Search the records for "debris". Copy every line where it appears.

>> start STORED DATA

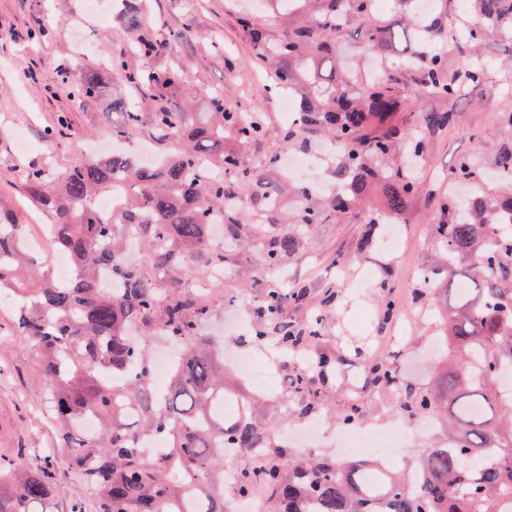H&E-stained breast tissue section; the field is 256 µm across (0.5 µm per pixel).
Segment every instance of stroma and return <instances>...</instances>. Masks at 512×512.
I'll return each mask as SVG.
<instances>
[{
    "label": "stroma",
    "instance_id": "1",
    "mask_svg": "<svg viewBox=\"0 0 512 512\" xmlns=\"http://www.w3.org/2000/svg\"><path fill=\"white\" fill-rule=\"evenodd\" d=\"M148 4L149 23L158 33L175 28L185 33L151 60L158 68L179 69L183 84L181 92L164 96L137 92L141 121L126 140L128 154L143 148L157 156L168 151V144L156 137L153 112L178 106L187 92L195 111L201 112L207 100L220 92L226 108L245 116L257 112L265 120V136L246 146H239L232 134L224 136L225 149L238 151L241 170L264 167L270 178L283 182L286 173L271 166V159L309 155L315 160L311 181L332 180L336 158L325 153L324 141L290 138L293 125L282 117L275 92L265 76L246 63L250 49L238 22L240 13L266 20L276 38L288 27L286 16H273L259 0H148ZM111 12L112 0H0V206L16 210L25 223L44 224L48 218L31 210L20 169L43 166L50 177H57L101 154L102 139L123 120L108 99L85 101L71 92L73 76L104 69L114 54L128 46L131 36L111 20ZM50 16L58 19L51 38L33 40L31 29ZM358 27L352 21L337 33L336 62L361 91L371 82L367 62L390 70L397 54L365 45ZM214 44L220 45V52H211ZM229 53L241 61L231 70L224 65ZM483 55L486 87L457 101L453 127L424 135L422 190L393 224L379 225V235L368 251L359 249L365 227L352 219L308 227L292 223L297 205L291 197L283 198L278 223L246 224L235 237L224 230L212 234L191 271L153 272L146 248L135 250V264L153 272L159 291L171 299L191 297L202 274L216 260H223L224 277L204 300L207 313L201 328L217 348L231 347L260 365L273 362L274 379L260 390L234 369L224 371L226 384L240 397L263 401V411L253 419L268 431L271 446L281 442L287 408L317 400L312 417L331 435L339 429L340 418L355 407L363 410L365 424L382 426L398 416L407 390L431 388L451 368L453 356L434 317L443 309L445 297L421 293L416 272L431 267L442 253L432 226L439 217L440 198L452 190L450 170L463 159L478 160L487 171L493 167L489 144L498 134L501 112L512 102V45L495 42ZM61 62L71 64V74L58 75L55 66ZM63 113L81 131V138L49 136ZM284 235L294 236L297 247L281 265L271 266L267 249ZM367 263L378 268L386 291L363 287L362 267ZM273 280L303 292L301 302L286 305L283 321L297 329L318 326L317 337L302 350L314 363L325 356L336 358L338 371L331 379L273 355L270 339L276 329H269L268 340L255 338L266 285ZM13 320L12 309L0 304V458L34 451L47 454L61 490L55 512H67L75 501L92 504L91 491L74 476L71 451L64 448L62 434L47 413L49 394L38 381V355L16 339ZM382 362L398 371L399 386L380 387L366 379L364 364Z\"/></svg>",
    "mask_w": 512,
    "mask_h": 512
}]
</instances>
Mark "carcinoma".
I'll return each mask as SVG.
<instances>
[{
    "label": "carcinoma",
    "mask_w": 512,
    "mask_h": 512,
    "mask_svg": "<svg viewBox=\"0 0 512 512\" xmlns=\"http://www.w3.org/2000/svg\"><path fill=\"white\" fill-rule=\"evenodd\" d=\"M273 2L297 18L279 40L271 38L266 23L240 18L251 46L250 62L270 72L272 89L295 99L298 120L292 136L327 132L339 147L336 192L315 198L295 188L305 197L295 223L359 218L373 187L390 214H402L420 181L413 170L389 160L408 140L414 154H421L423 142L394 120L408 108L399 95L400 79L383 72L358 92L336 69V32L351 20L369 18L374 0ZM396 2L408 23L384 29L364 25L366 43L398 51L397 70L451 104L484 86L486 62L473 54L490 38H512V0H469L478 22L452 43L438 19L413 18V0ZM119 21L132 35V45L112 57V71L146 91L164 95L178 90V69L149 63L162 39L148 27L142 0H126ZM450 47L468 55L453 73L448 72ZM105 89L101 75L91 72L72 93L96 100ZM111 106L125 114V124L112 128V139L120 140L140 121L138 103L114 93ZM454 112L450 106L426 113L424 129L433 133L448 127ZM152 123L172 150L151 166L114 153L66 169L52 189L46 188L43 168L21 172L32 202L54 218L49 225L53 247L73 256L68 285L25 279L21 225L13 212L0 210V288L9 290L16 304L14 335L37 348L52 417L63 429L73 468L94 490L95 512H224L226 448L261 457L257 469L242 473L238 490L250 493L261 484L275 493L280 512H512V403L502 402L503 393L512 392V222H494L502 210H512V188L494 195L480 189L463 203L448 198L440 205L433 233L445 254L427 270L422 285L438 288L448 279L445 339L461 372L449 375L444 386L409 392L402 411L427 413L443 406L458 429L448 442L426 450L421 483L410 471L391 475L378 467L379 481L368 486L361 480L369 468L365 462L293 460L271 448L267 431L246 415L227 421L217 415L214 406L224 400V361L200 336L205 309L189 299H163L141 268L125 262L123 245L114 239V225L136 228L152 265L164 271L193 267L217 212L225 214L227 230L237 235L236 193L224 185V171L239 168V156L224 150V132L248 144L265 134L261 117L247 119L226 109L219 93L206 112L192 111L187 98L175 109L154 113ZM501 123L507 135L493 150L495 168L512 184L511 106ZM449 180L474 185L482 176L464 159ZM119 187L124 196L106 219L95 200ZM242 187L249 214L273 223L284 186L246 171ZM363 223L364 250L374 237L376 218L368 215ZM295 247L291 236L274 241L267 251L269 265L281 263ZM103 269L124 284L121 294L98 287ZM288 299L296 302L300 295L279 282L268 285L260 308L265 325L278 326ZM161 308L165 335L183 342L186 351L173 367L167 391L158 394L152 387L148 337L134 340L129 330L138 321L150 323ZM303 340L289 325L279 326L275 337L288 353L300 349ZM369 373L383 387L399 383L388 364L372 366ZM91 412L100 421L96 435L70 431ZM151 433L168 434L171 444L162 458L141 459L135 453L138 437ZM59 496L47 457L35 461L20 454L0 462V512H50L48 504Z\"/></svg>",
    "instance_id": "cac0c4a2"
}]
</instances>
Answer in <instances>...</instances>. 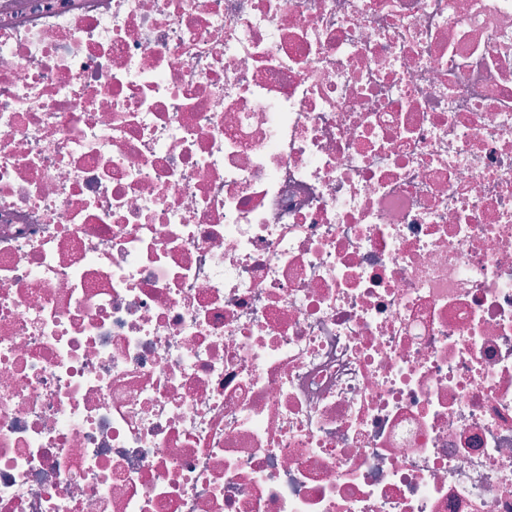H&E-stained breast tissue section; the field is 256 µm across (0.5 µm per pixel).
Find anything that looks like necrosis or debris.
I'll use <instances>...</instances> for the list:
<instances>
[{"label": "necrosis or debris", "instance_id": "4bbe7bcc", "mask_svg": "<svg viewBox=\"0 0 512 512\" xmlns=\"http://www.w3.org/2000/svg\"><path fill=\"white\" fill-rule=\"evenodd\" d=\"M0 512H512V0H0Z\"/></svg>", "mask_w": 512, "mask_h": 512}]
</instances>
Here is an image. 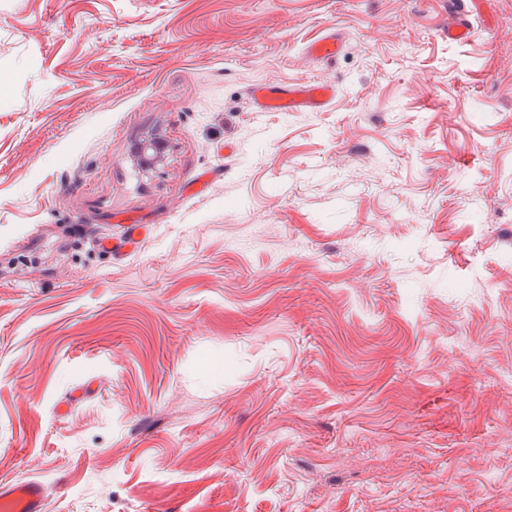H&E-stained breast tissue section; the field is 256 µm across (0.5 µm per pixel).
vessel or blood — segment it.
Returning <instances> with one entry per match:
<instances>
[{
    "label": "vessel or blood",
    "instance_id": "obj_1",
    "mask_svg": "<svg viewBox=\"0 0 512 512\" xmlns=\"http://www.w3.org/2000/svg\"><path fill=\"white\" fill-rule=\"evenodd\" d=\"M456 15L448 28L452 43L469 41L474 35L472 17L481 0H448ZM341 42L329 34L312 43L308 54L314 59H332ZM251 95L258 109L269 112H318L336 95L334 84L308 80L288 84L262 82L253 86ZM46 489L39 481L24 480L0 484V512H44Z\"/></svg>",
    "mask_w": 512,
    "mask_h": 512
}]
</instances>
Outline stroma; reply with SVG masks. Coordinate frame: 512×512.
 I'll return each instance as SVG.
<instances>
[{"label":"stroma","mask_w":512,"mask_h":512,"mask_svg":"<svg viewBox=\"0 0 512 512\" xmlns=\"http://www.w3.org/2000/svg\"><path fill=\"white\" fill-rule=\"evenodd\" d=\"M473 24L0 0V482L46 512H512V0ZM309 79L324 111L252 106ZM341 42L336 34H329L308 47V55L313 59H332L340 51ZM163 144L158 139L143 141L131 156V162L142 169H152L160 165L163 159ZM46 489L39 481L24 480L0 484L2 512H44Z\"/></svg>","instance_id":"stroma-1"}]
</instances>
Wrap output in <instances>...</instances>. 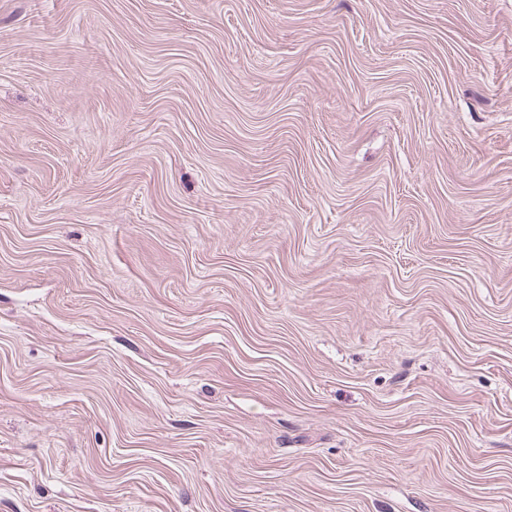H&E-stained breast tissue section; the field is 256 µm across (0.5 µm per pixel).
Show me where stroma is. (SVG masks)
Wrapping results in <instances>:
<instances>
[{"instance_id": "35a3bbf8", "label": "stroma", "mask_w": 512, "mask_h": 512, "mask_svg": "<svg viewBox=\"0 0 512 512\" xmlns=\"http://www.w3.org/2000/svg\"><path fill=\"white\" fill-rule=\"evenodd\" d=\"M0 512H512V0H0Z\"/></svg>"}]
</instances>
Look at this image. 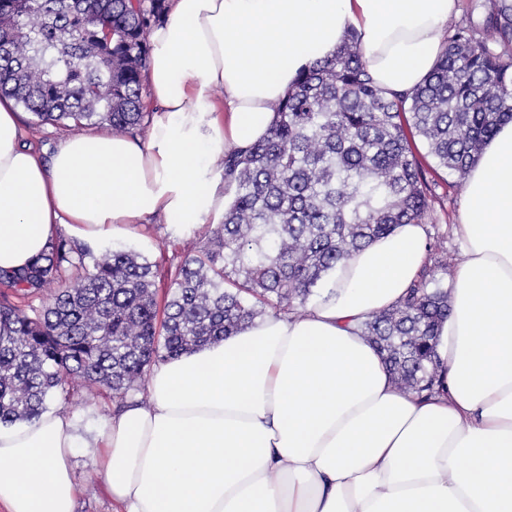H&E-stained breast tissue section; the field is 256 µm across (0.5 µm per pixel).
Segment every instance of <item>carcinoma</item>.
Segmentation results:
<instances>
[{
	"mask_svg": "<svg viewBox=\"0 0 512 512\" xmlns=\"http://www.w3.org/2000/svg\"><path fill=\"white\" fill-rule=\"evenodd\" d=\"M169 0H0V95L40 122L80 130L144 128L148 33ZM435 69L390 98L348 38L301 73L275 107L268 136L224 153L234 197L219 227L185 257L158 302L153 265L134 251L60 238L0 274V423L29 422L69 401L78 380L125 400L151 366L236 333L269 312L302 315L313 289L399 224L432 207L414 137L436 166L465 178L512 121V0L477 22H448ZM393 307L361 335L385 355L396 388L431 395L435 339L448 317L443 241ZM44 297L39 308L10 297Z\"/></svg>",
	"mask_w": 512,
	"mask_h": 512,
	"instance_id": "carcinoma-1",
	"label": "carcinoma"
}]
</instances>
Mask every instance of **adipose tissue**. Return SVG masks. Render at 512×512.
I'll return each mask as SVG.
<instances>
[{"instance_id":"obj_1","label":"adipose tissue","mask_w":512,"mask_h":512,"mask_svg":"<svg viewBox=\"0 0 512 512\" xmlns=\"http://www.w3.org/2000/svg\"><path fill=\"white\" fill-rule=\"evenodd\" d=\"M461 0H171L148 36L146 140L24 144L0 97V268L64 232L119 235L224 212V153L266 137L299 72L357 34L386 92L413 90ZM223 97H216V90ZM436 353L446 391L400 393L360 334L428 262L403 224L339 267L300 316L155 366L112 415L95 472L117 512H512V123L468 172ZM75 426L59 408L0 425V512H75Z\"/></svg>"}]
</instances>
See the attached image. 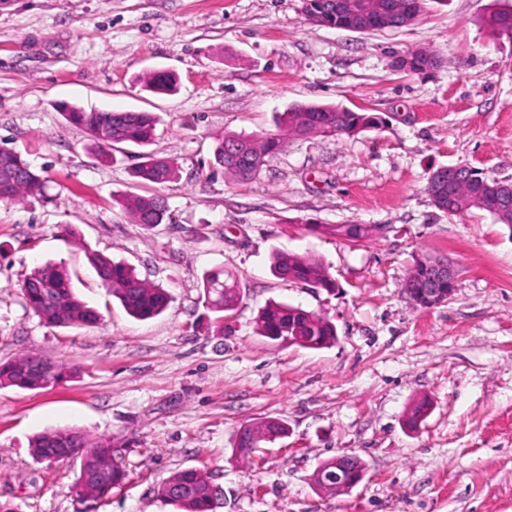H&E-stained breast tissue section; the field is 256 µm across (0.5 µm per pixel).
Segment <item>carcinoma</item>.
<instances>
[{"label":"carcinoma","mask_w":512,"mask_h":512,"mask_svg":"<svg viewBox=\"0 0 512 512\" xmlns=\"http://www.w3.org/2000/svg\"><path fill=\"white\" fill-rule=\"evenodd\" d=\"M487 24L495 31L512 33V13L494 11ZM146 87L155 94H172L177 90V80L168 72L156 71L145 76ZM67 119L87 129L94 146L105 155V149L118 143L147 145L156 129L158 119L148 112H83L66 109ZM377 125V117L368 112H342L340 108L323 104H296L282 114L280 133L254 138L226 133L219 143L216 162L224 174L238 182L256 179L265 157L281 151L290 137H309L318 133L355 135ZM0 200L20 202L42 194L45 179L31 169L16 151L0 147ZM133 175L152 183H165L177 177L174 164L164 158L143 156ZM486 176L479 170L455 181L436 179L428 183L426 191L434 202L448 199V194L461 196L468 209L486 210L485 205L474 201L479 181ZM123 210L137 224L153 225L163 222L167 203L159 196H126L119 199ZM102 285L117 298L126 312L139 320L153 318L167 309L171 294L138 277L134 269L115 263L110 258L94 253L90 257ZM274 272L282 279L299 282L311 288L332 291L336 282L325 265L317 258L297 253L278 252L273 256ZM203 288L207 303L214 312L240 301V289L235 277L222 270L204 276ZM26 308L44 323L55 327L92 326L99 322V313L83 302L74 292L67 270L54 263H45L30 271L21 285ZM258 334L269 336H304L311 349L322 348L336 342V327L326 317L282 301L267 303L258 313ZM6 384L25 389H42L49 384L29 367L28 357H19L0 365V385ZM287 430L277 419L246 426L237 439L233 453L241 460L254 454L261 444L273 442L278 434ZM31 453L38 462L51 458L80 459L77 484L88 499L106 501L112 490L123 485L127 472L118 450L112 443L89 441L73 428H57L35 436ZM109 464L108 475L97 476L98 465ZM159 497L180 512H213L216 493L208 477L200 470L185 468L173 472L159 486Z\"/></svg>","instance_id":"cac0c4a2"}]
</instances>
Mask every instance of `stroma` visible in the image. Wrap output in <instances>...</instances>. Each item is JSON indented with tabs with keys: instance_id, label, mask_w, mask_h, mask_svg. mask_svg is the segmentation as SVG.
<instances>
[{
	"instance_id": "obj_1",
	"label": "stroma",
	"mask_w": 512,
	"mask_h": 512,
	"mask_svg": "<svg viewBox=\"0 0 512 512\" xmlns=\"http://www.w3.org/2000/svg\"><path fill=\"white\" fill-rule=\"evenodd\" d=\"M512 0H424L407 26L354 32L306 21L302 0H0V146L42 174V195L0 201V363L34 356L65 374L45 389L0 385V502L77 512L79 464L35 461L29 442L59 427L121 451L128 477L97 512H176L157 495L195 468L222 491L213 512H512V227L485 211L451 216L426 187L444 166L512 182V35L485 24ZM425 48L438 68L404 73ZM176 74L157 96L143 76ZM296 103L374 114L353 136L289 139L259 177L214 163L224 133L276 132ZM153 112L148 152L178 177H132L137 146L100 159L62 106ZM166 197V223H133L125 195ZM339 224H376L354 243ZM320 258L333 292L272 272L274 253ZM97 252L167 289V310L130 317L103 287ZM449 262L452 298L415 307L403 292L417 259ZM64 266L101 315L53 327L26 309L21 282ZM233 273L235 311L211 312L203 278ZM328 317L337 341L312 350L259 336L269 301ZM430 411L418 430L405 416ZM283 420L287 436L251 460L241 426ZM350 455L363 481L340 496L311 481Z\"/></svg>"
}]
</instances>
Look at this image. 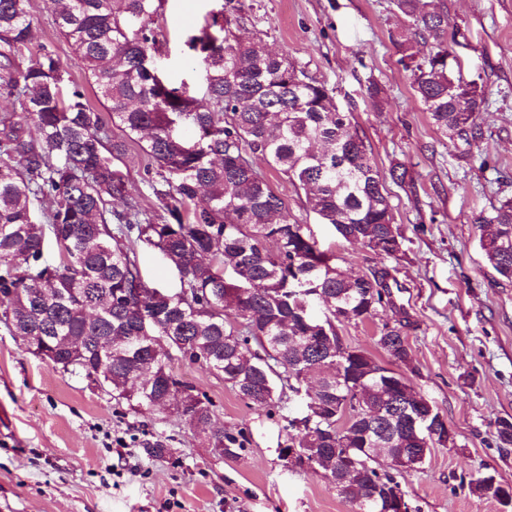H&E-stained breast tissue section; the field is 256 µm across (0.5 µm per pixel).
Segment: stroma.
<instances>
[{"mask_svg": "<svg viewBox=\"0 0 512 512\" xmlns=\"http://www.w3.org/2000/svg\"><path fill=\"white\" fill-rule=\"evenodd\" d=\"M433 2L456 33L448 50L463 79L476 81L486 99L487 133L472 146L438 132L416 98L395 45L409 23L393 0H166L159 66L203 97L204 65L184 42L221 13L235 35L261 37L332 90L380 173L406 167L405 187L390 188L401 234L395 261L341 241L308 210L300 188L273 172L268 178L342 268L369 276L386 266L397 281L392 307L337 331L381 362L374 337L383 324L407 318L411 380L455 431L454 446L396 473L410 512H502L495 500L470 493L468 482L488 472L512 485V446L496 441L498 422L512 421V281L488 265L475 222L512 197V0ZM27 9L36 25L23 65L48 46L68 78L85 83L86 67L59 35L51 0H27ZM115 165L130 195L156 215L150 159L133 145ZM170 367L210 401L217 425L240 433L243 451L219 454L176 410L140 413L117 403L33 355L0 323V512H351L333 485L279 454L297 398L269 410L180 356Z\"/></svg>", "mask_w": 512, "mask_h": 512, "instance_id": "stroma-1", "label": "stroma"}]
</instances>
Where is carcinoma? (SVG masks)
<instances>
[{
  "label": "carcinoma",
  "mask_w": 512,
  "mask_h": 512,
  "mask_svg": "<svg viewBox=\"0 0 512 512\" xmlns=\"http://www.w3.org/2000/svg\"><path fill=\"white\" fill-rule=\"evenodd\" d=\"M52 3L57 30L84 61L105 112L83 87L67 85L54 51L45 47L35 63L21 65L34 18L26 0H0V297L8 300L0 321L56 369L89 379L104 365L110 378L102 385L112 398L143 413L171 405L172 385L195 390L173 374L170 354L157 351L162 343L260 407L281 403L284 390L297 392L310 373H323L307 424L288 435L287 447L303 449L317 474L357 508L366 484H375L377 498L364 512H389L388 495L399 484L364 452L368 425L338 405L343 394L356 397L378 361L353 347L339 373L329 351L341 342L336 324L371 321L392 304L390 271L336 275V254L317 247L250 161L263 160L299 186L309 209L344 241L366 238L396 260L389 190L351 113L301 66L264 51L260 38H237L216 15L187 41L205 64L201 105L156 66L164 0ZM394 3L414 38L430 45L422 57L409 38L399 48L433 124L451 140L481 142L485 100L478 88L462 90L459 67L449 60L448 15L430 0ZM129 142L155 164L148 186L168 215L160 223L127 195L113 164ZM39 197L50 198L52 208L36 223L30 205ZM116 200L122 209L112 207ZM475 223L486 261L512 281V197ZM137 242L174 266L178 288L144 280ZM229 308L240 322L227 321ZM405 328L396 320L374 344L389 363L407 367ZM395 396L378 380H367L363 391L366 404L380 408ZM177 412L211 419L209 403L198 396H187ZM373 432L384 455L405 452L399 423L383 420ZM209 444L243 448L224 431ZM338 452L357 463L344 483ZM491 479L478 474L471 492L512 507V487L492 491Z\"/></svg>",
  "instance_id": "carcinoma-1"
}]
</instances>
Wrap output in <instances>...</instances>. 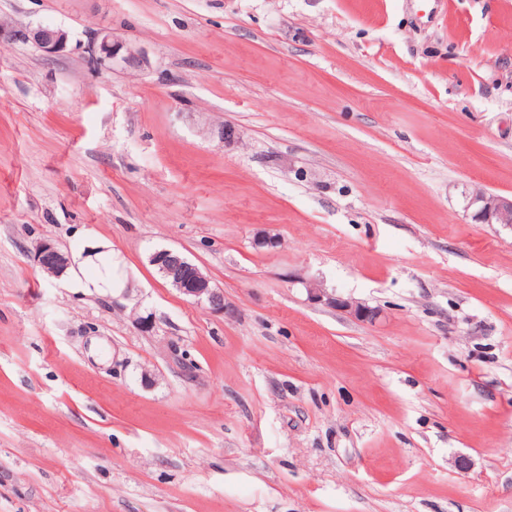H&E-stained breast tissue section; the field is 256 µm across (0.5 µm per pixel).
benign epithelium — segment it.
<instances>
[{
  "instance_id": "1",
  "label": "benign epithelium",
  "mask_w": 512,
  "mask_h": 512,
  "mask_svg": "<svg viewBox=\"0 0 512 512\" xmlns=\"http://www.w3.org/2000/svg\"><path fill=\"white\" fill-rule=\"evenodd\" d=\"M34 44L47 56L58 55L67 47L66 31L49 25H38L19 33L0 24V44L6 46L16 38ZM89 60L97 69H141L147 65L145 54L133 45L119 40L110 32L98 35L89 50ZM469 205L475 207V217L484 224H512V198L478 190L472 194ZM35 258L40 267L51 275L60 276L69 258L53 244L40 242L35 248ZM151 262L162 267L168 282L184 296L206 303L214 311L224 310V292L211 285L209 278L180 252L164 249L151 256ZM310 296L325 304L343 309L358 319L371 321L376 311L357 301L344 300L329 294L324 288L308 289Z\"/></svg>"
}]
</instances>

>> end STORED DATA

_CORRECT RESPONSE:_
Find anything that looks like necrosis or debris.
[{"label": "necrosis or debris", "instance_id": "4bbe7bcc", "mask_svg": "<svg viewBox=\"0 0 512 512\" xmlns=\"http://www.w3.org/2000/svg\"><path fill=\"white\" fill-rule=\"evenodd\" d=\"M0 512H512V0H0Z\"/></svg>", "mask_w": 512, "mask_h": 512}]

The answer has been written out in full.